======== EXTRACTED MATERIAL
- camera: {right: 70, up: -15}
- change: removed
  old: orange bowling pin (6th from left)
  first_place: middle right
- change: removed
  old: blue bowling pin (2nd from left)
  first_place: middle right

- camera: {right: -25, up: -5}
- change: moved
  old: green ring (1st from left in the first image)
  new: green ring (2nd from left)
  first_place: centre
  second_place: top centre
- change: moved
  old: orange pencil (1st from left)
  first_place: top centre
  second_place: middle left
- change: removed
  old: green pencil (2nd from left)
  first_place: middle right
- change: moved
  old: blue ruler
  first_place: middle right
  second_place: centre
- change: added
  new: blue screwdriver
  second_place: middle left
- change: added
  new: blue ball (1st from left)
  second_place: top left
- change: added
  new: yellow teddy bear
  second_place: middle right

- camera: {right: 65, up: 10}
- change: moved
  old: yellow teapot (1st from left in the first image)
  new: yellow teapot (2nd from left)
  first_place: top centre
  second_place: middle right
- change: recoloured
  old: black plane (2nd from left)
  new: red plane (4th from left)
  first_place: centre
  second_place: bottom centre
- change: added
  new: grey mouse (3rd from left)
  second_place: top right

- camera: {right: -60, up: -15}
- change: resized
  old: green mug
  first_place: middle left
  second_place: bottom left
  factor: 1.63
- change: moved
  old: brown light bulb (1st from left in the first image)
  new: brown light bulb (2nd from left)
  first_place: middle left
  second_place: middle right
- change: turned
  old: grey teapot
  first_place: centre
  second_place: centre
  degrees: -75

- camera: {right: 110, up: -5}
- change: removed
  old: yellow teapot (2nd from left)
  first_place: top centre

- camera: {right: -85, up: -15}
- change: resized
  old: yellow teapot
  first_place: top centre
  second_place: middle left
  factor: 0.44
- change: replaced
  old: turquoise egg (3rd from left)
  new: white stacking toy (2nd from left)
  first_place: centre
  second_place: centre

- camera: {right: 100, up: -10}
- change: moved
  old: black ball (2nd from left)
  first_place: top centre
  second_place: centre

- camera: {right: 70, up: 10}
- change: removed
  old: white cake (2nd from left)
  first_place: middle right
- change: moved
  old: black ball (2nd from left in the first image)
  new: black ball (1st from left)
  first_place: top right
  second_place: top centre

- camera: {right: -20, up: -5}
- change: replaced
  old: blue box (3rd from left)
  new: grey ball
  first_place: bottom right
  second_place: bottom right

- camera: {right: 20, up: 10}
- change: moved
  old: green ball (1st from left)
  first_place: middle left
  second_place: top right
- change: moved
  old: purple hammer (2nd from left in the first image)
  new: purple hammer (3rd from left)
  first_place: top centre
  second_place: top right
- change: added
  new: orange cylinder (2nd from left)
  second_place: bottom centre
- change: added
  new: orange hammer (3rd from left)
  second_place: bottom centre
================
• _TASK TO CARRY OUT_
Give back each record, exactly as it reads.

• _SOLUTION TO THE EXERCISE_
- camera: {right: 70, up: -15}
- change: removed
  old: orange bowling pin (6th from left)
  first_place: middle right
- change: removed
  old: blue bowling pin (2nd from left)
  first_place: middle right

- camera: {right: -25, up: -5}
- change: moved
  old: green ring (1st from left in the first image)
  new: green ring (2nd from left)
  first_place: centre
  second_place: top centre
- change: moved
  old: orange pencil (1st from left)
  first_place: top centre
  second_place: middle left
- change: removed
  old: green pencil (2nd from left)
  first_place: middle right
- change: moved
  old: blue ruler
  first_place: middle right
  second_place: centre
- change: added
  new: blue screwdriver
  second_place: middle left
- change: added
  new: blue ball (1st from left)
  second_place: top left
- change: added
  new: yellow teddy bear
  second_place: middle right

- camera: {right: 65, up: 10}
- change: moved
  old: yellow teapot (1st from left in the first image)
  new: yellow teapot (2nd from left)
  first_place: top centre
  second_place: middle right
- change: recoloured
  old: black plane (2nd from left)
  new: red plane (4th from left)
  first_place: centre
  second_place: bottom centre
- change: added
  new: grey mouse (3rd from left)
  second_place: top right

- camera: {right: -60, up: -15}
- change: resized
  old: green mug
  first_place: middle left
  second_place: bottom left
  factor: 1.63
- change: moved
  old: brown light bulb (1st from left in the first image)
  new: brown light bulb (2nd from left)
  first_place: middle left
  second_place: middle right
- change: turned
  old: grey teapot
  first_place: centre
  second_place: centre
  degrees: -75

- camera: {right: 110, up: -5}
- change: removed
  old: yellow teapot (2nd from left)
  first_place: top centre

- camera: {right: -85, up: -15}
- change: resized
  old: yellow teapot
  first_place: top centre
  second_place: middle left
  factor: 0.44
- change: replaced
  old: turquoise egg (3rd from left)
  new: white stacking toy (2nd from left)
  first_place: centre
  second_place: centre

- camera: {right: 100, up: -10}
- change: moved
  old: black ball (2nd from left)
  first_place: top centre
  second_place: centre

- camera: {right: 70, up: 10}
- change: removed
  old: white cake (2nd from left)
  first_place: middle right
- change: moved
  old: black ball (2nd from left in the first image)
  new: black ball (1st from left)
  first_place: top right
  second_place: top centre

- camera: {right: -20, up: -5}
- change: replaced
  old: blue box (3rd from left)
  new: grey ball
  first_place: bottom right
  second_place: bottom right

- camera: {right: 20, up: 10}
- change: moved
  old: green ball (1st from left)
  first_place: middle left
  second_place: top right
- change: moved
  old: purple hammer (2nd from left in the first image)
  new: purple hammer (3rd from left)
  first_place: top centre
  second_place: top right
- change: added
  new: orange cylinder (2nd from left)
  second_place: bottom centre
- change: added
  new: orange hammer (3rd from left)
  second_place: bottom centre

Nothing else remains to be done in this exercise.